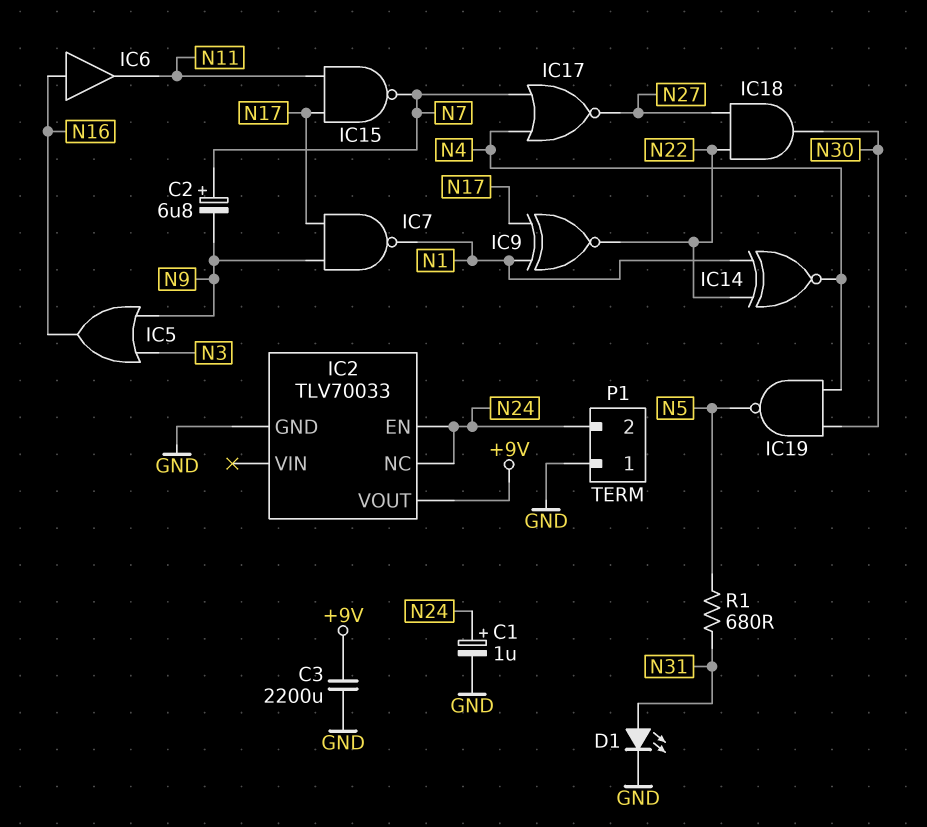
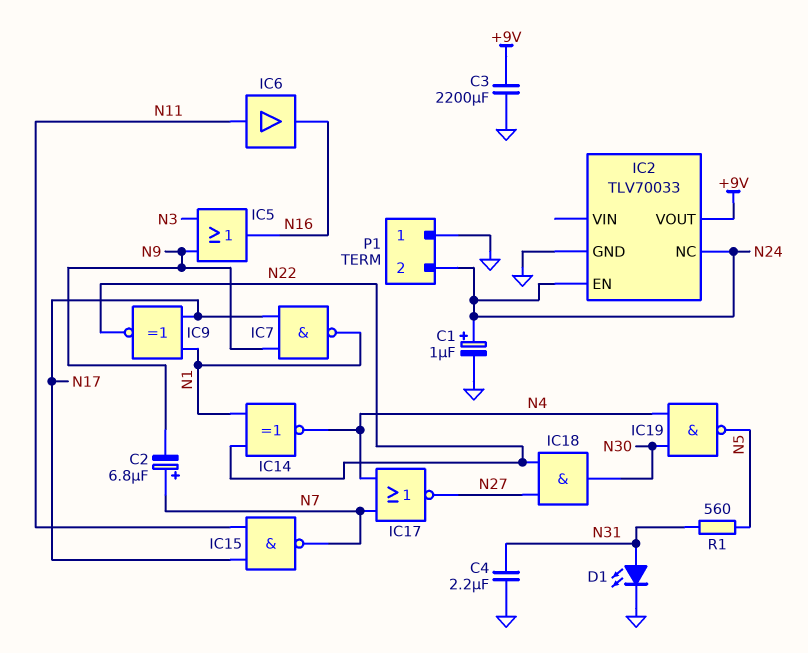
C4: none -> 2.2uF (GND, N31)
IC6: buffer (in N16, out N11) -> buffer (in N11, out N16)
R1: 680 (N5, N31) -> 560 (N5, N31)

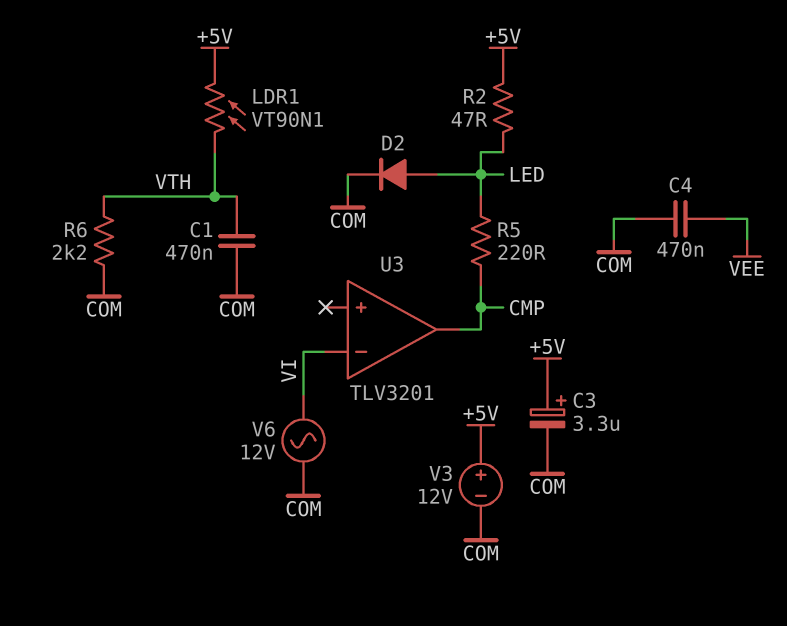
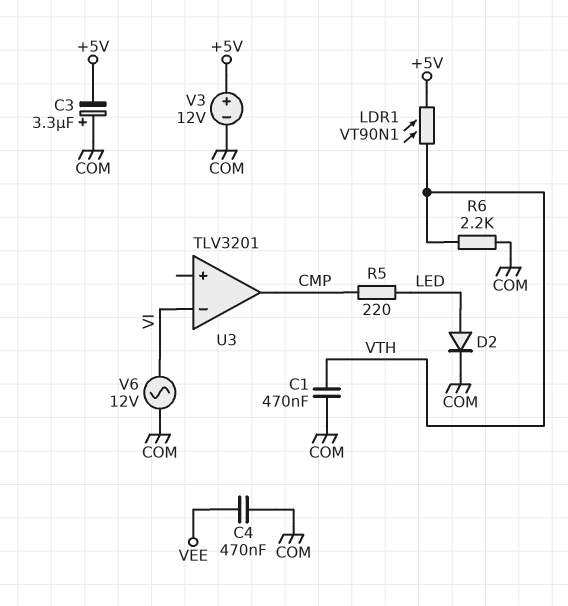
C3: 3.3uF (plus +5V, minus COM) -> 3.3uF (plus COM, minus +5V)
R2: 47 (+5V, LED) -> none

[Prompt]
Exactly as written, restate the lines from the one that contains "R1: 680 (N5, N31) -> 560 (N5, N31)" through the final line of the data, both ends included, but leave out the pictures.

[Answer below]
R1: 680 (N5, N31) -> 560 (N5, N31)

C3: 3.3uF (plus +5V, minus COM) -> 3.3uF (plus COM, minus +5V)
R2: 47 (+5V, LED) -> none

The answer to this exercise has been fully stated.